> _What you will do_:
Look through the data below for the string "HALL", and copy every line where it turns up.

━━ Material for this task

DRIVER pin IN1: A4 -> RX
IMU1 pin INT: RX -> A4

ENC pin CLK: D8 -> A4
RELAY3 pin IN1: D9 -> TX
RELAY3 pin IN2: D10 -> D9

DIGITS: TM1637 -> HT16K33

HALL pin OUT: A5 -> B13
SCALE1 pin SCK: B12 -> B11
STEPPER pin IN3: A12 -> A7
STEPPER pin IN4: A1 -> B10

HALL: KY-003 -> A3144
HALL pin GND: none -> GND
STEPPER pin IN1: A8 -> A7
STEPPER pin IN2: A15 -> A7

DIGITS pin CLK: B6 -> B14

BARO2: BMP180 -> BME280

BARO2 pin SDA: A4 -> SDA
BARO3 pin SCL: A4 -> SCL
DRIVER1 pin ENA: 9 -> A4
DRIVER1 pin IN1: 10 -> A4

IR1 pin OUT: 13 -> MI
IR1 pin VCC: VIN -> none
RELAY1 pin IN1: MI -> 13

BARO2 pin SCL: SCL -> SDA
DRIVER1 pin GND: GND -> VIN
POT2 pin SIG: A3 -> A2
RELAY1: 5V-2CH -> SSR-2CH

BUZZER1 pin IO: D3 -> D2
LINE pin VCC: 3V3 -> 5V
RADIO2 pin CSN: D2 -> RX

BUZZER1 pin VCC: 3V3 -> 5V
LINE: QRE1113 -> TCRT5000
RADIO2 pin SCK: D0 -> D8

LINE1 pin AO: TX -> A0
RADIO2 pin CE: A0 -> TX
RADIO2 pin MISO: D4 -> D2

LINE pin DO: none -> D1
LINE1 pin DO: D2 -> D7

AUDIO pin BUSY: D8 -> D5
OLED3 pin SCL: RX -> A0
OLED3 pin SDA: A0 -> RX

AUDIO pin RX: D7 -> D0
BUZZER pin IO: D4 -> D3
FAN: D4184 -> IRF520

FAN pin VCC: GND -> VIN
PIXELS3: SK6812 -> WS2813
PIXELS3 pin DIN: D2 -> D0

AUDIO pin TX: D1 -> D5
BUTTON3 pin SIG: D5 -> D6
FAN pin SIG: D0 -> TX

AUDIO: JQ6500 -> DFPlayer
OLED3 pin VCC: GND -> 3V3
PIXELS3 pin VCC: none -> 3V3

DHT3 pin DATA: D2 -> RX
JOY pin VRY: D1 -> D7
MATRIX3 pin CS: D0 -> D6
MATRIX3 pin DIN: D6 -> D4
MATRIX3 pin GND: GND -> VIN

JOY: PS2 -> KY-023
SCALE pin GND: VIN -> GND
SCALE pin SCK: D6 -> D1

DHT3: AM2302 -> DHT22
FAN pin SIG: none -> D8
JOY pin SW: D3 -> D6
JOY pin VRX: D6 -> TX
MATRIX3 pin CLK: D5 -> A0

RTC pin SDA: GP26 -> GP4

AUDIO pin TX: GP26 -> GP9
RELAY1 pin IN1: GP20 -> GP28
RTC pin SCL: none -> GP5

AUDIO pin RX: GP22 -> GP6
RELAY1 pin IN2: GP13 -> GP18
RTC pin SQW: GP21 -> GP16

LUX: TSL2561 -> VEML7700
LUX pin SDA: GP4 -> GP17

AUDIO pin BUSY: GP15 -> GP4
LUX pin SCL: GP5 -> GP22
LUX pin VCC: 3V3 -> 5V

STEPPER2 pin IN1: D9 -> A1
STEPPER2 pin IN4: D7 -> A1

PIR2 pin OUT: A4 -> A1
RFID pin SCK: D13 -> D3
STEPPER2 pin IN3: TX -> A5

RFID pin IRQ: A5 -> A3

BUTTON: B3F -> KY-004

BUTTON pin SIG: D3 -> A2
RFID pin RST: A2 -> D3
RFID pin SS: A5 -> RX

━━━━

> _Written reply_:
HALL pin OUT: A5 -> B13
HALL: KY-003 -> A3144
HALL pin GND: none -> GND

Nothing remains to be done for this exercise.